(Data extracted from a collection)
-------------------------

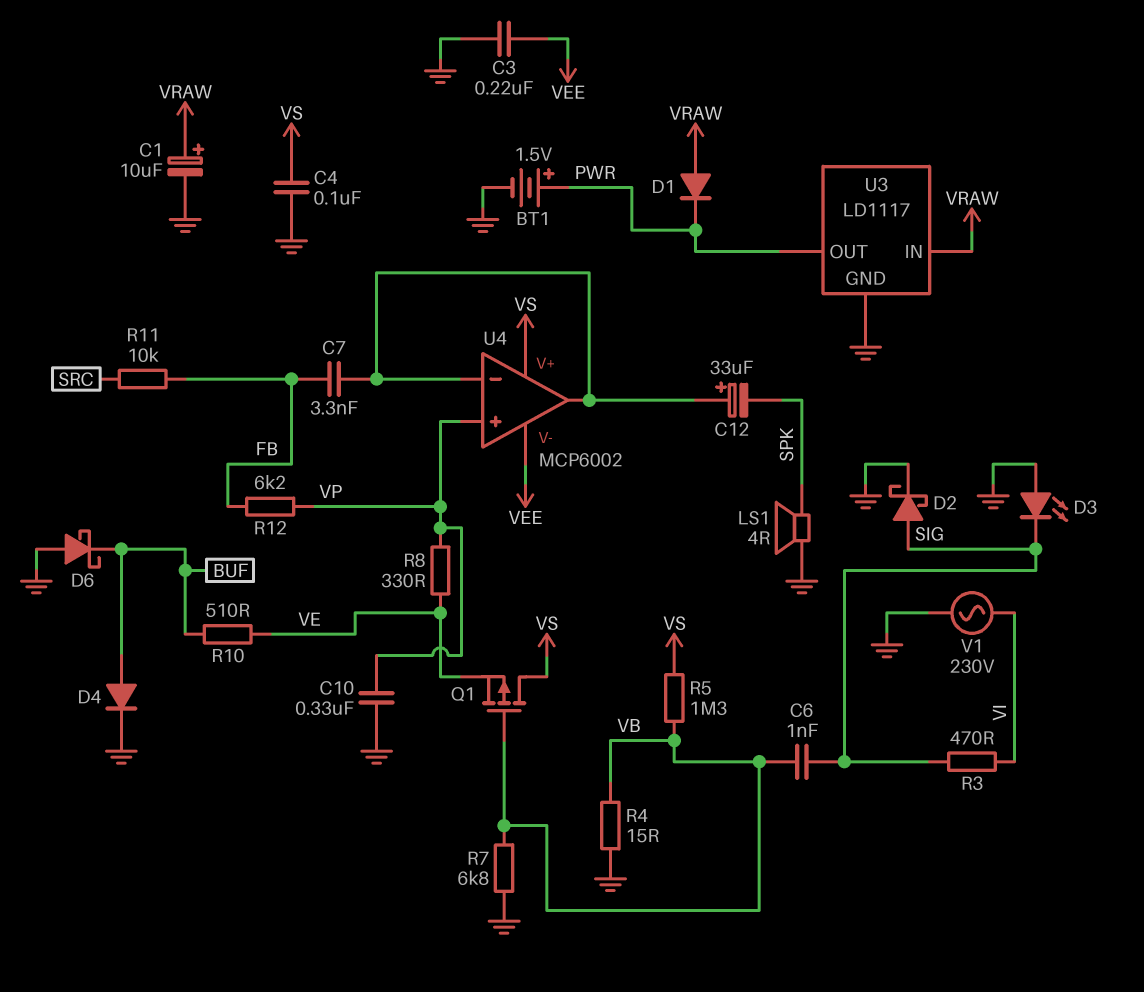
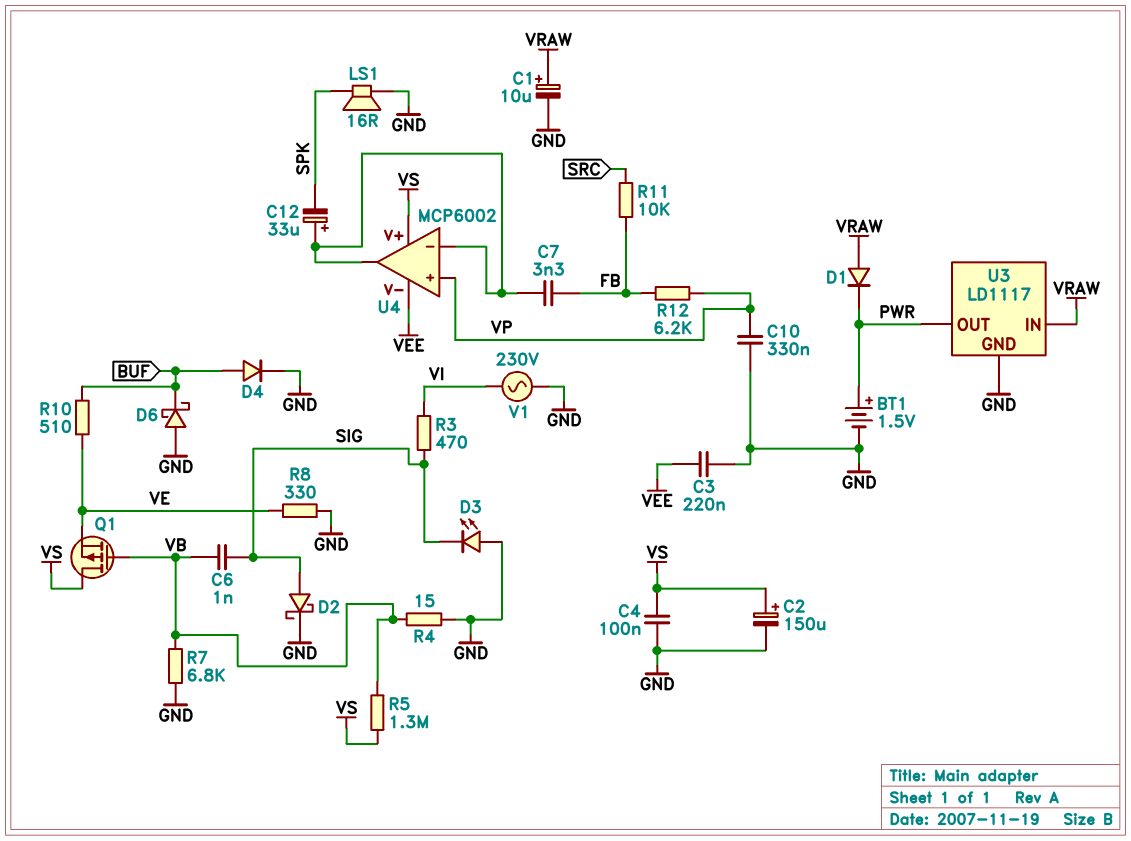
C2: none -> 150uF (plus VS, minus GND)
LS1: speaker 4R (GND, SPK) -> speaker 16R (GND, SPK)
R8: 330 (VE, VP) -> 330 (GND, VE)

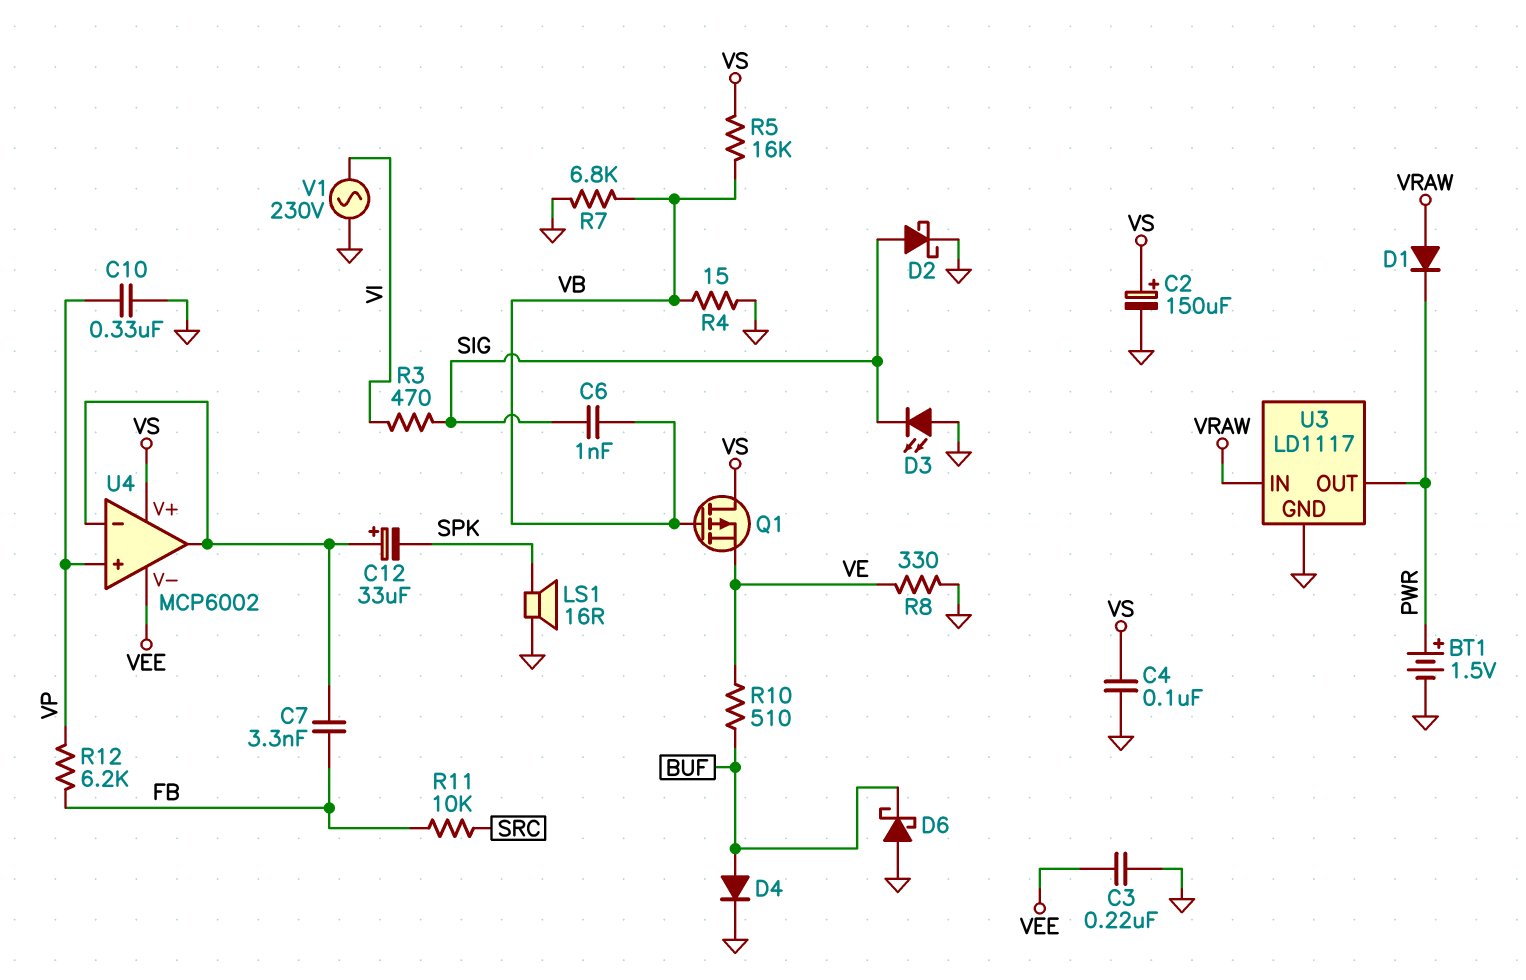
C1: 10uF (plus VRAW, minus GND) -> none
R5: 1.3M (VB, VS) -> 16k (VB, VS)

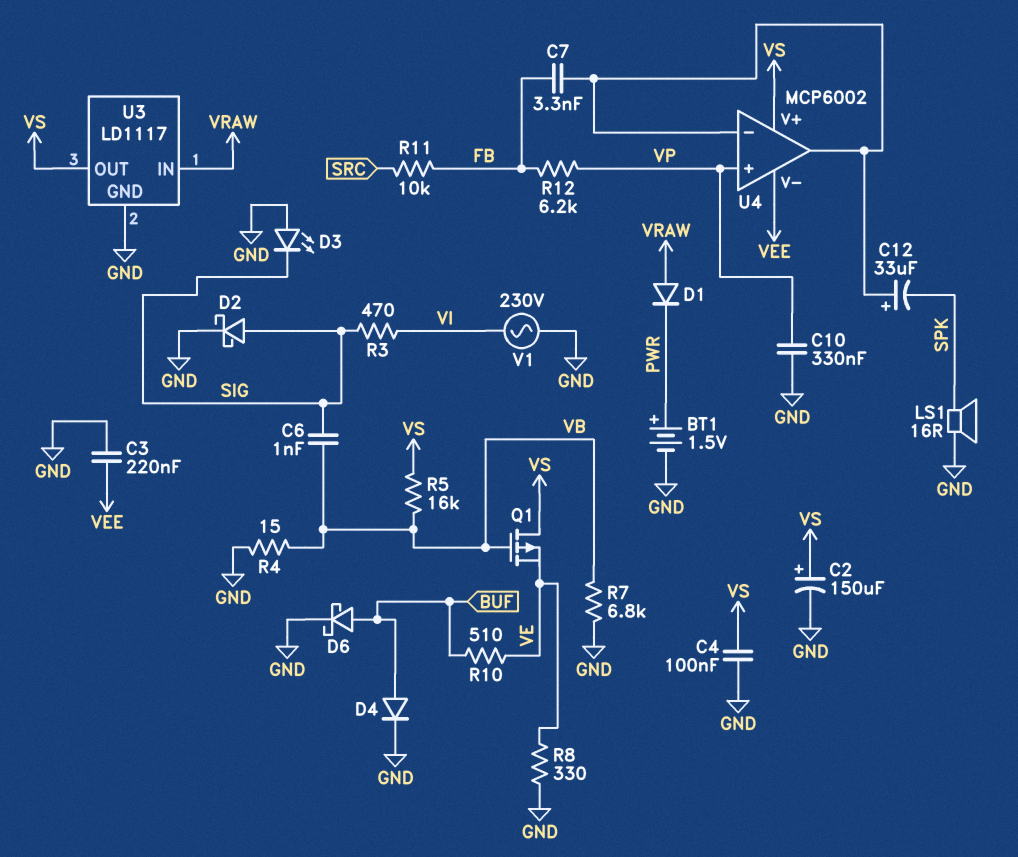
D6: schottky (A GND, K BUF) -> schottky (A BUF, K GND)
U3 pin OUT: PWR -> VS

-------------------------

### [WHAT IS EXPECTED]
Please tally the lines of the entries that contain the string "minus" and reply with the count alone.

### [OUTPUT FOR THIS EXERCISE]
2